■ ACTIVITY
Look through the listing for the string "notebook" and copy out every line that holds it.

■ TASK DATA

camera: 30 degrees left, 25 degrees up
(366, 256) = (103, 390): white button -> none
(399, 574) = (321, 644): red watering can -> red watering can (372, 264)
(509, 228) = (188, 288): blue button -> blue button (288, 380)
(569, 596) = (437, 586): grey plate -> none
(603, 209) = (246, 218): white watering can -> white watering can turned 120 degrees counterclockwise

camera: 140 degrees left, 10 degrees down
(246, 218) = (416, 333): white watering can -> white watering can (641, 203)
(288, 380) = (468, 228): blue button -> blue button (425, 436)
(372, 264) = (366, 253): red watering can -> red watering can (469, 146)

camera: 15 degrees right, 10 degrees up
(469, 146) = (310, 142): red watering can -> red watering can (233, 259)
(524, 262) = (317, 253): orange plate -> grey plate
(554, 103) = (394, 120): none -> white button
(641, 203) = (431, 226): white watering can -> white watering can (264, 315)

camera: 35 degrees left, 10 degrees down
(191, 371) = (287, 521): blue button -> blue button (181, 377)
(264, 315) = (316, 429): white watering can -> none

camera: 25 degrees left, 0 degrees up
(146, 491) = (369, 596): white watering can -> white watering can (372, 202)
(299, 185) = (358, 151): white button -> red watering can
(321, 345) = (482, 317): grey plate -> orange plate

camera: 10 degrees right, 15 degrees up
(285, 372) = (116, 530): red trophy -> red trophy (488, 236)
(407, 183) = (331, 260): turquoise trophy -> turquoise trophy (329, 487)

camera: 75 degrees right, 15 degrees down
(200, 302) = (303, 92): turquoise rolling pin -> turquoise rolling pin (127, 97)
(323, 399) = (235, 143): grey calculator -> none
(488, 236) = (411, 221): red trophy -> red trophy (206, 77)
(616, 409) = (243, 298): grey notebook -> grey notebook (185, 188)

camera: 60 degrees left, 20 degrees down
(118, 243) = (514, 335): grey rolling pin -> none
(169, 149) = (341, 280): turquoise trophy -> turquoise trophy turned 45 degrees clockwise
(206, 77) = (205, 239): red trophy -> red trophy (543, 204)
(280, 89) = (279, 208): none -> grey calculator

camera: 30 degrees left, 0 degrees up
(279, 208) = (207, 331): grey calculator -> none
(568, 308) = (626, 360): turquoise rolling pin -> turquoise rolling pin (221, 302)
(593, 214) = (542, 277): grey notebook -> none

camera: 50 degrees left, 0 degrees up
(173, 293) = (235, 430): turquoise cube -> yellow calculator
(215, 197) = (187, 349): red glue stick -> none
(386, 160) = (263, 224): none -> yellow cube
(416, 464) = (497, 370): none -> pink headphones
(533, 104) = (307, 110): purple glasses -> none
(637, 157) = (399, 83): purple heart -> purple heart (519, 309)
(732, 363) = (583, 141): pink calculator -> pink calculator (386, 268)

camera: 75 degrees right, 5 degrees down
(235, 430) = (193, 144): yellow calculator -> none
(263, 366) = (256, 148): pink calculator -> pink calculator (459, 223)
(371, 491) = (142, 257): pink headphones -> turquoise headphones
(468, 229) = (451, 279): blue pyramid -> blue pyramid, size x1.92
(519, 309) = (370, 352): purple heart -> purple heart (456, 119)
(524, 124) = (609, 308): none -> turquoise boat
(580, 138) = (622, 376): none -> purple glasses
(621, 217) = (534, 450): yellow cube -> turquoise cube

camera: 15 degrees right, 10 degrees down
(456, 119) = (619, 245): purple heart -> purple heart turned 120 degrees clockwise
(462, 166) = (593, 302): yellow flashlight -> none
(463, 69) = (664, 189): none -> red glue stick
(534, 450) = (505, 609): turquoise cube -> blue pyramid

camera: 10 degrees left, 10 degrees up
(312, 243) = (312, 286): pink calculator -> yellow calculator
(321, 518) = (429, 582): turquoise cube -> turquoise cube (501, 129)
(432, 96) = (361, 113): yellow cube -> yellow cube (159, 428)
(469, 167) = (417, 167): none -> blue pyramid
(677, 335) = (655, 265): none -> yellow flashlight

■ WORKED SOLUTION
(616, 409) = (243, 298): grey notebook -> grey notebook (185, 188)
(593, 214) = (542, 277): grey notebook -> none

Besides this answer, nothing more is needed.